* **Scene change data**
>>>>
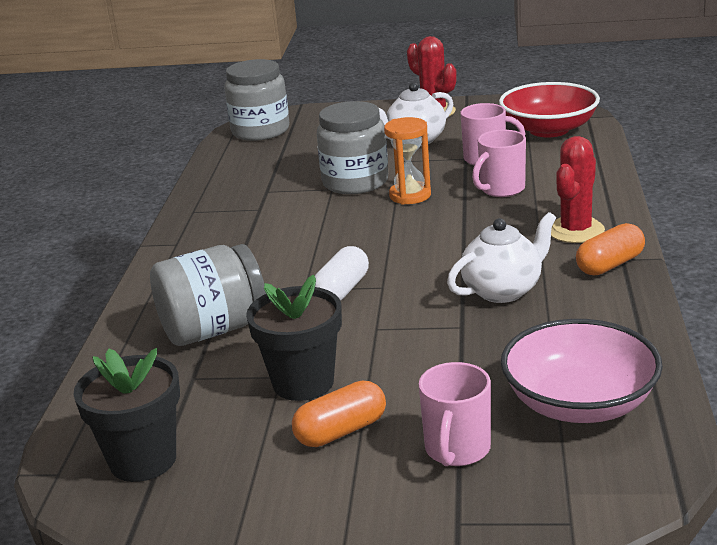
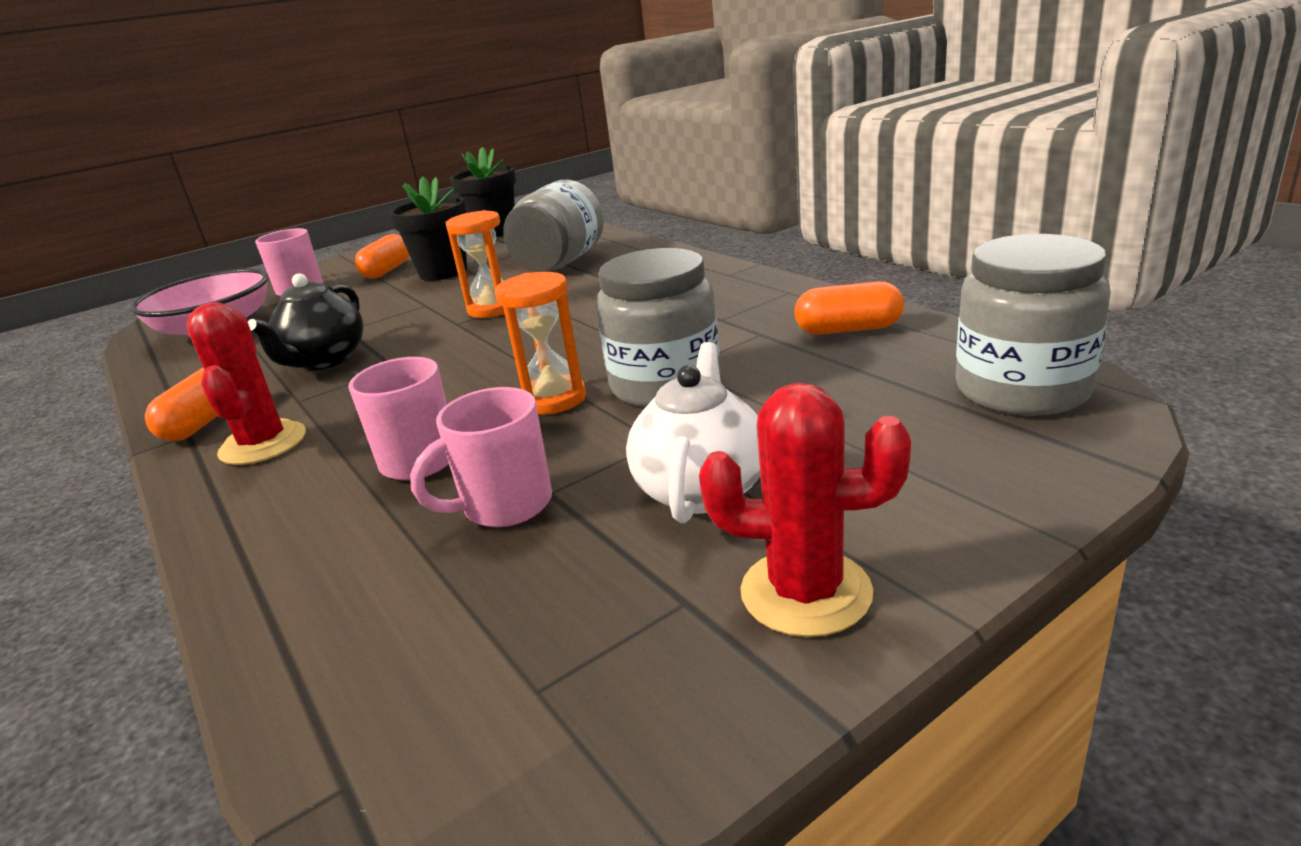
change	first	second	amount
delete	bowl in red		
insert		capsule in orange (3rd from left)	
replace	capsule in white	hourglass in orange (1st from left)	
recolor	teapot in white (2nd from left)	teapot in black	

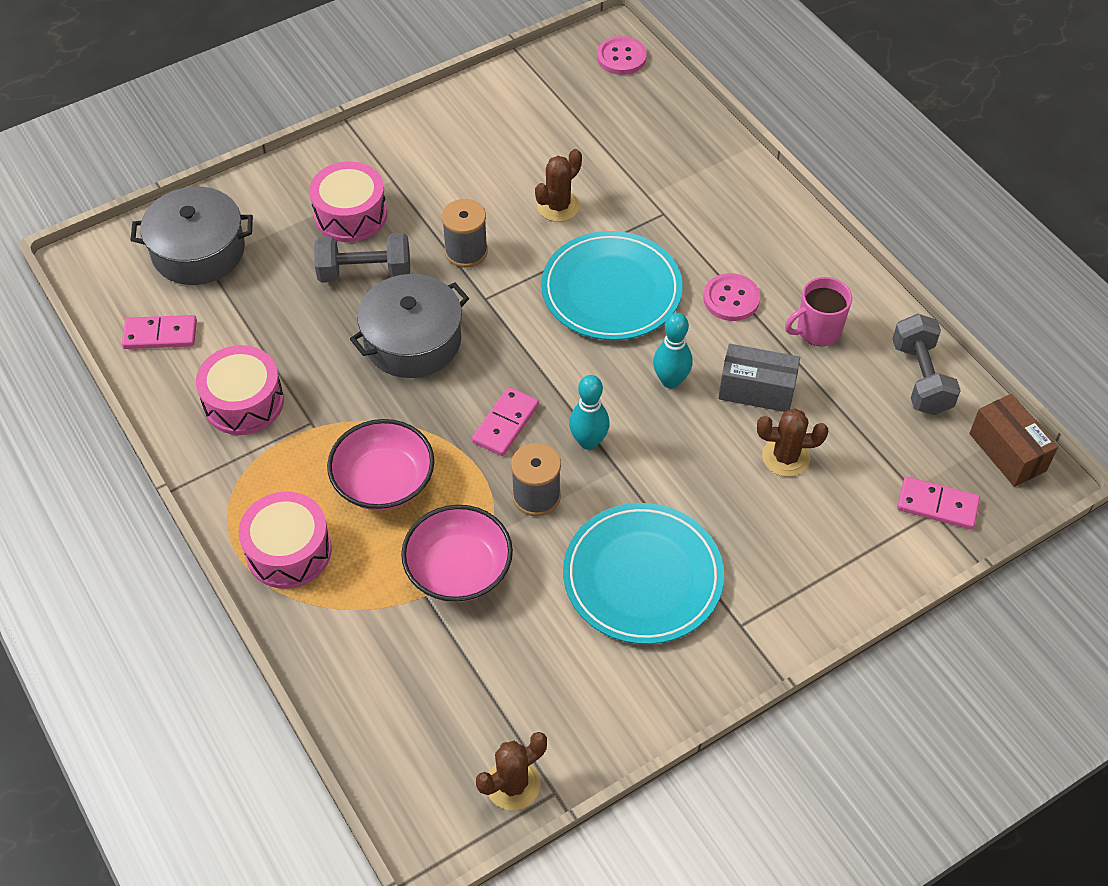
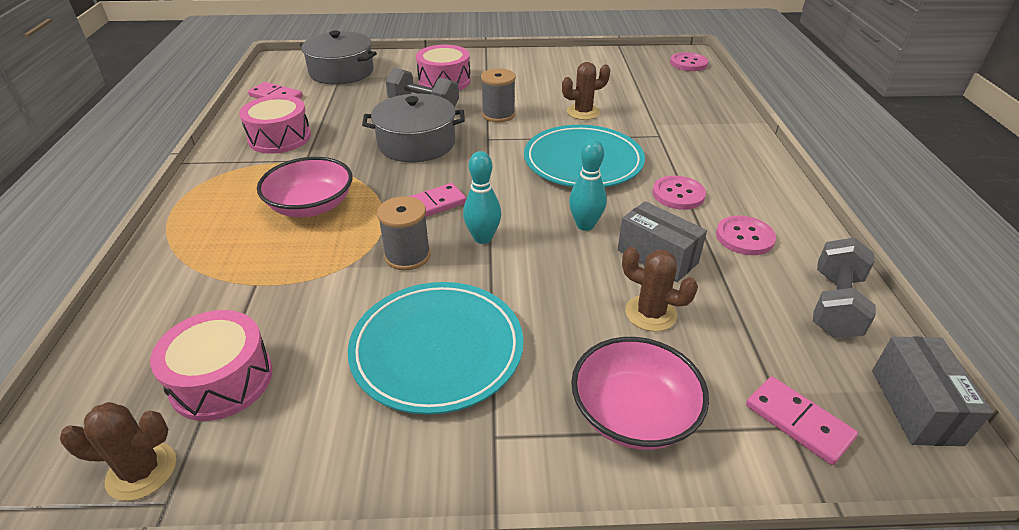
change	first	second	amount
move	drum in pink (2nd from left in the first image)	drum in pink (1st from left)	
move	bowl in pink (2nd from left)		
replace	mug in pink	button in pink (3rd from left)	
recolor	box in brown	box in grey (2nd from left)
<<<<
Reproduce word for word the lines running from the line with "in white (2nd" through the end of the data, both included, and nothing else; leave out the pictures.

recolor	teapot in white (2nd from left)	teapot in black	

change	first	second	amount
move	drum in pink (2nd from left in the first image)	drum in pink (1st from left)	
move	bowl in pink (2nd from left)		
replace	mug in pink	button in pink (3rd from left)	
recolor	box in brown	box in grey (2nd from left)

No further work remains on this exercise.